:: WHAT TO DO ::
When the line with "(164, 498) = (79, 541): black teapot -> none" appears below, start repeating lines exactly, and keep going through the line with "(296, 221) = (231, 241): green"; add nothing outside that span.

════════

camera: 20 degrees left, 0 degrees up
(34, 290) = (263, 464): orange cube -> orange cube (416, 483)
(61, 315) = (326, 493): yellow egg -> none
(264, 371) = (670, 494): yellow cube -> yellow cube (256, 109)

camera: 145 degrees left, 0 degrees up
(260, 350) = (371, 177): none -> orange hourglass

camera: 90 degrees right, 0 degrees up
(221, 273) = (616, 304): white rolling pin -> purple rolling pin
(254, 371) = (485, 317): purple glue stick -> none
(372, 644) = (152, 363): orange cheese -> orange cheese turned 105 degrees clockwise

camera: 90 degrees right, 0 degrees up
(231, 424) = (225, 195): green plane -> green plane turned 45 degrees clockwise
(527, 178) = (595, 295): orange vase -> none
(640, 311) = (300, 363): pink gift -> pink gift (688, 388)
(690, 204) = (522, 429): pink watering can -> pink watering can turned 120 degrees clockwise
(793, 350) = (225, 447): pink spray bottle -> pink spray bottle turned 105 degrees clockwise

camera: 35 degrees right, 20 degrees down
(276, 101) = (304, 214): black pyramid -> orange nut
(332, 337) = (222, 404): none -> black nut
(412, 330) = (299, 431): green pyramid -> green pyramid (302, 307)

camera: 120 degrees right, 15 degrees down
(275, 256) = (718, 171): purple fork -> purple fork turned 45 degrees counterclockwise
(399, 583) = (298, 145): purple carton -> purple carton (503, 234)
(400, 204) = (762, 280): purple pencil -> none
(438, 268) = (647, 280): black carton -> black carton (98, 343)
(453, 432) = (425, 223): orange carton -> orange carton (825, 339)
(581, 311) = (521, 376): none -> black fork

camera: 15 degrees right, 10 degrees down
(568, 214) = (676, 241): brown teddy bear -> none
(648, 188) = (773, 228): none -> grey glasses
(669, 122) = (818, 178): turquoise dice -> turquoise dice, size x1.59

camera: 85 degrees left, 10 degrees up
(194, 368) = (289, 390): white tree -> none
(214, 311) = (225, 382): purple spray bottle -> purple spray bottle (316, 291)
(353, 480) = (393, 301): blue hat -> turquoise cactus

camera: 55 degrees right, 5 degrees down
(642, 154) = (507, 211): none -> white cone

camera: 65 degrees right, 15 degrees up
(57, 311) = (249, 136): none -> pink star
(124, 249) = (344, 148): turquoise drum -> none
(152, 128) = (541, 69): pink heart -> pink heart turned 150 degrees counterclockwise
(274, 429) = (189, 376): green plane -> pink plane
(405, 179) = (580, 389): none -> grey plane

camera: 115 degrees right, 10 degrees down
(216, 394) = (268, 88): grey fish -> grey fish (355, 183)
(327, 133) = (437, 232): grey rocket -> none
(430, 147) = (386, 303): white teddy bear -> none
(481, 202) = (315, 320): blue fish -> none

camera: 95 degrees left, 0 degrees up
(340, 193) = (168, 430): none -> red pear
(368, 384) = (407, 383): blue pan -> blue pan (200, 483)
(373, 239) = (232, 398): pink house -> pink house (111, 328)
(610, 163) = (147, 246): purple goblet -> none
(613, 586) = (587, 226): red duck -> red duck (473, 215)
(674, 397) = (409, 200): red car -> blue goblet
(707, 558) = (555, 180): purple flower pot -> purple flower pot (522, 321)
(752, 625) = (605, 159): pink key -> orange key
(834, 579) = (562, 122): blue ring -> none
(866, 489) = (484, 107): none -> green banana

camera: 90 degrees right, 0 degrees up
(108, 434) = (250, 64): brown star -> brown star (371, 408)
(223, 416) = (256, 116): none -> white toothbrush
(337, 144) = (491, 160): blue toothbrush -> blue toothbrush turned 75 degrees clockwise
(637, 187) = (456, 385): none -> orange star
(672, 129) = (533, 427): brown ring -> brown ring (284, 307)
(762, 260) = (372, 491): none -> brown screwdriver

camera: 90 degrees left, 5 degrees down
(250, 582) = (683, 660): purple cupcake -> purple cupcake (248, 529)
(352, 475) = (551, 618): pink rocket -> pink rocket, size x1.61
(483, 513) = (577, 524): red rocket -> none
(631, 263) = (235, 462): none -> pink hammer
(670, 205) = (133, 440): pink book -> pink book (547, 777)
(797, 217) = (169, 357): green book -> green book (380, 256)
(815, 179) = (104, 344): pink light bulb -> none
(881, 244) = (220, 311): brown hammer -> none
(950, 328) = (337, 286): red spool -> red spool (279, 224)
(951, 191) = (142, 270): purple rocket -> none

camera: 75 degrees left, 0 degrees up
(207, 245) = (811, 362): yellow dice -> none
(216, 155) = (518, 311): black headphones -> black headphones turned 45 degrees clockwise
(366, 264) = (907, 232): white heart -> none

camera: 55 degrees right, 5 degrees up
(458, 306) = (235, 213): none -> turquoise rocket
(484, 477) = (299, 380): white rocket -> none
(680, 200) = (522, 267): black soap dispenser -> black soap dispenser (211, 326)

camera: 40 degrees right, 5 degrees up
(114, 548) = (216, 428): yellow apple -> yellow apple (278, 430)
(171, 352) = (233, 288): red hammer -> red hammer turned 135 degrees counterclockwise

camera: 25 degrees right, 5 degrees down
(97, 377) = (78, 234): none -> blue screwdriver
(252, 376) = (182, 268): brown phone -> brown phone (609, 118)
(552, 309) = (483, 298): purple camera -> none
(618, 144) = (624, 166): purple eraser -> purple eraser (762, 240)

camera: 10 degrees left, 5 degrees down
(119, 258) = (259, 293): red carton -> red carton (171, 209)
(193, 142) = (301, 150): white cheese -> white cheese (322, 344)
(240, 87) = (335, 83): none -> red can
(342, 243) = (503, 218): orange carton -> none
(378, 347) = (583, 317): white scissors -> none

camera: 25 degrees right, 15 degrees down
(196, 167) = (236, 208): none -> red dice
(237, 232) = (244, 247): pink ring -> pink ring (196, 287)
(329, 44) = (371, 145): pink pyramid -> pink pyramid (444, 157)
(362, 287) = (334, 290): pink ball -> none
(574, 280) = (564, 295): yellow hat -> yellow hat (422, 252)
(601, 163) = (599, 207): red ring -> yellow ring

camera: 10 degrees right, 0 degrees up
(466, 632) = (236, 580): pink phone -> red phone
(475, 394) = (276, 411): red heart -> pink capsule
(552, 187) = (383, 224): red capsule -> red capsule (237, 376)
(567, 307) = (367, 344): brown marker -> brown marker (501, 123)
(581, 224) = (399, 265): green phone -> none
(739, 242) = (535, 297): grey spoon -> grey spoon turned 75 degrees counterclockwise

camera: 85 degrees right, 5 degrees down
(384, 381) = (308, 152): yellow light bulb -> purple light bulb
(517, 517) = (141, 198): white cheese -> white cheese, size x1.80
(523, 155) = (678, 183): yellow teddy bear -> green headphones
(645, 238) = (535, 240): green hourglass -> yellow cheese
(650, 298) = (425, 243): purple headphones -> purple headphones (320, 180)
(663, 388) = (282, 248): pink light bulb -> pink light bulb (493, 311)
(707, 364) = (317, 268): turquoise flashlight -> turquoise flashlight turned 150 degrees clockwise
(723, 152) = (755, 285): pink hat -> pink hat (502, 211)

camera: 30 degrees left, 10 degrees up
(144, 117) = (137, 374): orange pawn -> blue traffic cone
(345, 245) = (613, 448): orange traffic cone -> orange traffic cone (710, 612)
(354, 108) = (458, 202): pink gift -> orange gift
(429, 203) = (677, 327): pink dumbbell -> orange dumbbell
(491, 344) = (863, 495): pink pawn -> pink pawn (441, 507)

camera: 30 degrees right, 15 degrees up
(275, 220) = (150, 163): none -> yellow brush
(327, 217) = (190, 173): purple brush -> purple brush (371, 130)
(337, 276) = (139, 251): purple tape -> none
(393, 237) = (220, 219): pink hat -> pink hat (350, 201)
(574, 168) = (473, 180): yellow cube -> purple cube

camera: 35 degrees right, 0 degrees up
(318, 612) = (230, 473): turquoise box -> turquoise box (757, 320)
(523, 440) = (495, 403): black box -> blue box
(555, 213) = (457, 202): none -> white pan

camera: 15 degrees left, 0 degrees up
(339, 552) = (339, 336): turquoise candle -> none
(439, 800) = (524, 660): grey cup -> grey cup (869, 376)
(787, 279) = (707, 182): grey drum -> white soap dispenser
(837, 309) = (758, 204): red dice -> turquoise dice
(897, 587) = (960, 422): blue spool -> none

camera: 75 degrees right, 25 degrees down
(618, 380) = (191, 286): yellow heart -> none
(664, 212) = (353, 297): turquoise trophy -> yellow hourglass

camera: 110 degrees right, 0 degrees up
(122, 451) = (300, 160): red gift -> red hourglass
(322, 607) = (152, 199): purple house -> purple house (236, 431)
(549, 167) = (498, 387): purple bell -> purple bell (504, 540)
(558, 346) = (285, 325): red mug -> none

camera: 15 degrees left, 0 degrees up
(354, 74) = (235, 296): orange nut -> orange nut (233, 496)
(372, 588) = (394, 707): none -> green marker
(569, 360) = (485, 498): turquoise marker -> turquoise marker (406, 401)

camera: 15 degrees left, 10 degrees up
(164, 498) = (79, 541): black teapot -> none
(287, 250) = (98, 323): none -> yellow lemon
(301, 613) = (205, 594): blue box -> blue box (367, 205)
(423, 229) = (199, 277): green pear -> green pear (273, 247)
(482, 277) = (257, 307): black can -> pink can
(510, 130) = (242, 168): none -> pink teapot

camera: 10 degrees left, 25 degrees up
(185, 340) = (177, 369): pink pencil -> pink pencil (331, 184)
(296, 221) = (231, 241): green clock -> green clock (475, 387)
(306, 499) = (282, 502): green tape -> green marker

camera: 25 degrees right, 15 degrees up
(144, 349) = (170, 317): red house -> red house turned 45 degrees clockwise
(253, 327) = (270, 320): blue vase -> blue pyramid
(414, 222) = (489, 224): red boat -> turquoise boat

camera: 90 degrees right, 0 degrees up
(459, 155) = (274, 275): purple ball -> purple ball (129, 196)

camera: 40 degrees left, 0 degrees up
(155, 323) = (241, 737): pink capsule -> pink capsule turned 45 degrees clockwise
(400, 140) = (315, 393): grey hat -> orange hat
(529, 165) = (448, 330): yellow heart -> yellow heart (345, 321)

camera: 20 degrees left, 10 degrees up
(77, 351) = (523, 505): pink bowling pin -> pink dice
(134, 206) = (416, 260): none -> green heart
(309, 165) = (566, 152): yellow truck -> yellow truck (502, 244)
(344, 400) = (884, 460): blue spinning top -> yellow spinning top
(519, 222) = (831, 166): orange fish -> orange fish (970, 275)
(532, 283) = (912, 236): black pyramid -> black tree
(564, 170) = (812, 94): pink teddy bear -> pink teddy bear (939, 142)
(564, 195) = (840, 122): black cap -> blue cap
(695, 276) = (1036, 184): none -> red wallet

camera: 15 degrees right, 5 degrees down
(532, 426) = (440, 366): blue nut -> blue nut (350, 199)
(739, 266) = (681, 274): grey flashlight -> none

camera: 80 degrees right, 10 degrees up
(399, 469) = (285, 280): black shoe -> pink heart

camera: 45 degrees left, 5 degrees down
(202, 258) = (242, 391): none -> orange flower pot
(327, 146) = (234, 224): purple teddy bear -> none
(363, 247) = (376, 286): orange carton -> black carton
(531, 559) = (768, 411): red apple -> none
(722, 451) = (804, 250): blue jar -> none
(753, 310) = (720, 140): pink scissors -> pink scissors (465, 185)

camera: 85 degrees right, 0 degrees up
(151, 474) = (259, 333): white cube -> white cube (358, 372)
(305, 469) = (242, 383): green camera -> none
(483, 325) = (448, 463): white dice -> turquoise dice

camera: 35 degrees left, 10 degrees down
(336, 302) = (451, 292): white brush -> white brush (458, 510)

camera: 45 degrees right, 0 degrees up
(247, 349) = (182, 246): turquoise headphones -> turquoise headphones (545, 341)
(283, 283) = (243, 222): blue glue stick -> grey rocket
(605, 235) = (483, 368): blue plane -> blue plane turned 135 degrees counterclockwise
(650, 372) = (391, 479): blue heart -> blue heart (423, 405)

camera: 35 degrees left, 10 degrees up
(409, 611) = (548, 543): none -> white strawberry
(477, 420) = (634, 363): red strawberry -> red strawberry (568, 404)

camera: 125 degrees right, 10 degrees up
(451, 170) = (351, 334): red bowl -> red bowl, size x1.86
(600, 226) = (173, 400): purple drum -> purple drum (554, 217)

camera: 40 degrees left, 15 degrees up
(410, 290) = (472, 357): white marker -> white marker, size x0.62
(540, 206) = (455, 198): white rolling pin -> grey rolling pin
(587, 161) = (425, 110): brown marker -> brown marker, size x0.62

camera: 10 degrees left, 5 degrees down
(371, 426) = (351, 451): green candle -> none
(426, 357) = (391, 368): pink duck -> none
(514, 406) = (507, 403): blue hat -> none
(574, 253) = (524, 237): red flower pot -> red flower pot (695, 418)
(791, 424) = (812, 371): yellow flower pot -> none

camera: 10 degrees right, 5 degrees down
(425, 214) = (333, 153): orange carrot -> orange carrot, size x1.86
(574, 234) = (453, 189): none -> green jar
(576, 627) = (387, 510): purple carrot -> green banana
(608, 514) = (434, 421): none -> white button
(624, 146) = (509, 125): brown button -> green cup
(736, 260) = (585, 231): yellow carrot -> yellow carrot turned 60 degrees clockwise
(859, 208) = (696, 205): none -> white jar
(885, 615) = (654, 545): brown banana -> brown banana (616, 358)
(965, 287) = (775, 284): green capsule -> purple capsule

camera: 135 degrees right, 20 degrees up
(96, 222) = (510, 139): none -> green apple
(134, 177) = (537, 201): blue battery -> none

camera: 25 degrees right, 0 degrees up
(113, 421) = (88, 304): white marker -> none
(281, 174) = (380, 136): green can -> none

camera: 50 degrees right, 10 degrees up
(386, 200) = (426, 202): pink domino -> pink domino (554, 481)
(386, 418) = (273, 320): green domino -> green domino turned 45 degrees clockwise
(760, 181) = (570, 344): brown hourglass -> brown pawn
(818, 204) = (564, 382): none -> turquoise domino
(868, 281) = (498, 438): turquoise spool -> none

════════

:: TASK SOLUTION ::
(164, 498) = (79, 541): black teapot -> none
(287, 250) = (98, 323): none -> yellow lemon
(301, 613) = (205, 594): blue box -> blue box (367, 205)
(423, 229) = (199, 277): green pear -> green pear (273, 247)
(482, 277) = (257, 307): black can -> pink can
(510, 130) = (242, 168): none -> pink teapot

camera: 10 degrees left, 25 degrees up
(185, 340) = (177, 369): pink pencil -> pink pencil (331, 184)
(296, 221) = (231, 241): green clock -> green clock (475, 387)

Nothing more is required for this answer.